*** Opening of Entries shown ***

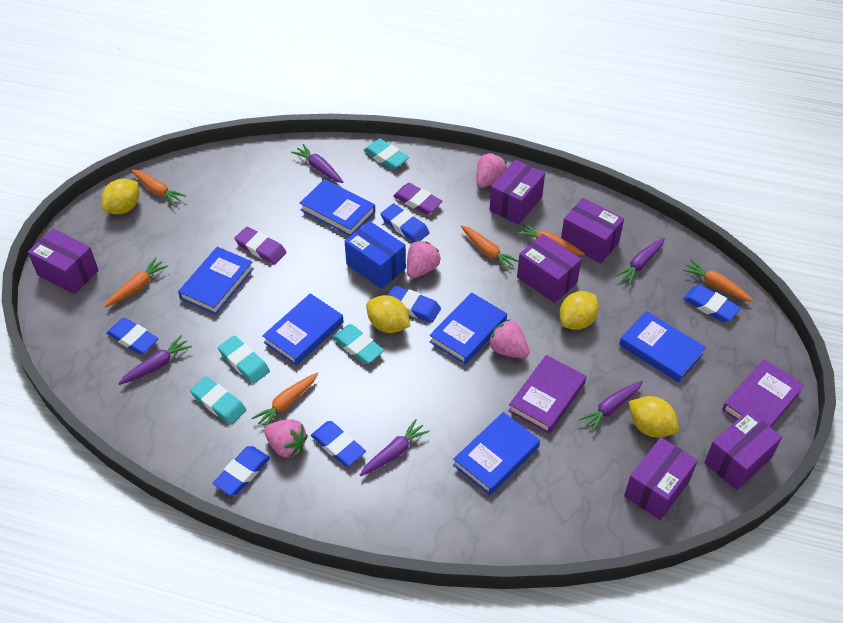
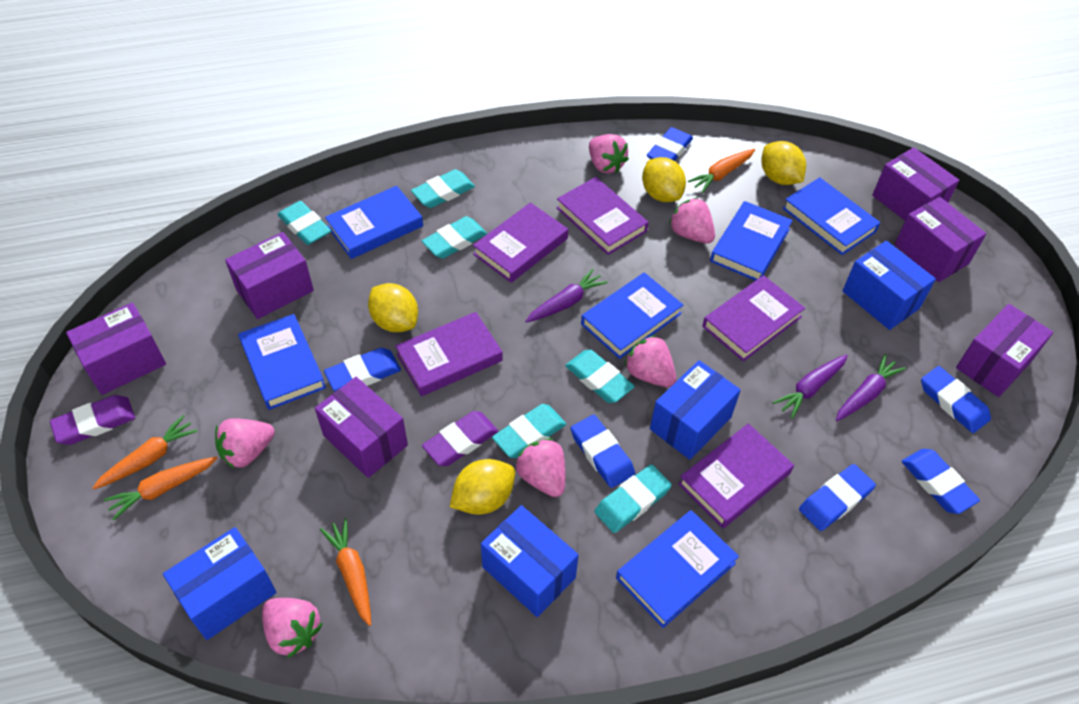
blue box: 1 -> 4
orange carrot: 6 -> 4
pink strawberry: 4 -> 6
purple book: 2 -> 5
purple carrot: 5 -> 3
turquoise eraser: 4 -> 6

*** Close of Entries shown ***

Exactly and only the lines from the one containing "purple book: 2 -> 5" through the end of the material are to be reproduced, both ends included.

Response area >>
purple book: 2 -> 5
purple carrot: 5 -> 3
turquoise eraser: 4 -> 6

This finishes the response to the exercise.